_WHAT YOU WILL DO_:
Copy out the lines of the records below, and only those lines, from the one with "(550, 204) = (452, 190): black" through the one with "(678, 240) = (517, 288): turquoise", exactly as they appear.
** Opening GIVEN DATA block **
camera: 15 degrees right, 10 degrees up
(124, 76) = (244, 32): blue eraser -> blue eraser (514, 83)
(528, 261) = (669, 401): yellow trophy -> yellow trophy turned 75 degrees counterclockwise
** Closing GIVEN DATA block **
** Opening GIVEN DATA block **
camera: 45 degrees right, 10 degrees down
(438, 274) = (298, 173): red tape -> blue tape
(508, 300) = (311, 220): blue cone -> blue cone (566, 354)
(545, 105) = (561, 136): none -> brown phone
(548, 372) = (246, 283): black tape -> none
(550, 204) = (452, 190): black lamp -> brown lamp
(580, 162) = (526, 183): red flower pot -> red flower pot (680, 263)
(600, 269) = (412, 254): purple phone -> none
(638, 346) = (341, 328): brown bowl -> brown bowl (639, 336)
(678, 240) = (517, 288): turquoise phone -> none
** Closing GIVEN DATA block **
** Opening GIVEN DATA block **
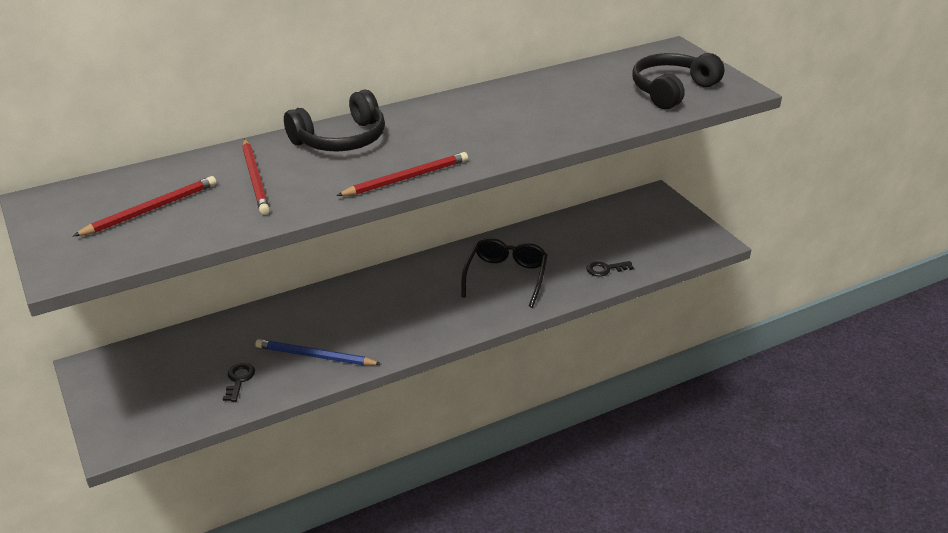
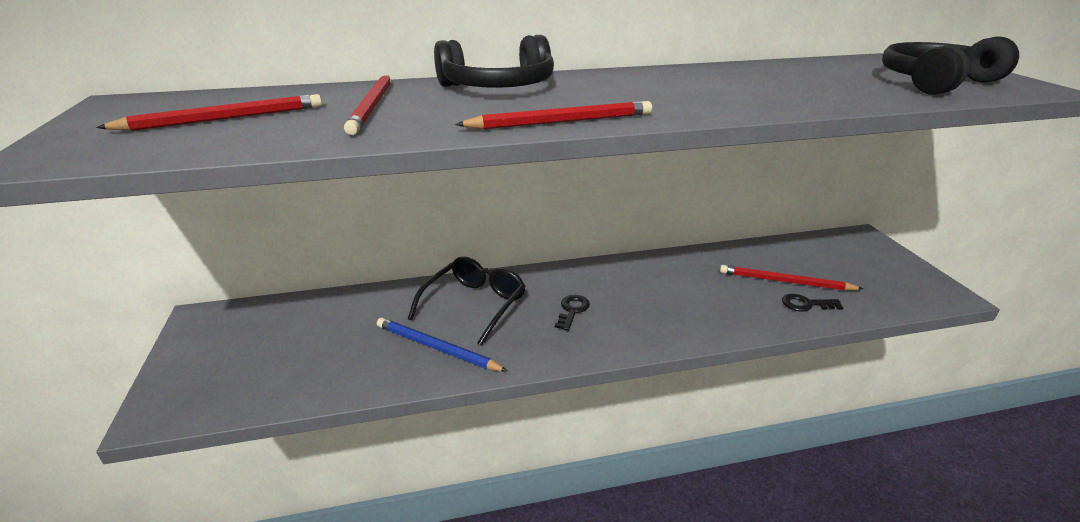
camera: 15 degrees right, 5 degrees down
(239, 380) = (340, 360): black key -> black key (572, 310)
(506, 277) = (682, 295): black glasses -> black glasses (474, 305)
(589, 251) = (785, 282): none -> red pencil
** Closing GIVEN DATA block **
_TASK RESPONSE_:
(550, 204) = (452, 190): black lamp -> brown lamp
(580, 162) = (526, 183): red flower pot -> red flower pot (680, 263)
(600, 269) = (412, 254): purple phone -> none
(638, 346) = (341, 328): brown bowl -> brown bowl (639, 336)
(678, 240) = (517, 288): turquoise phone -> none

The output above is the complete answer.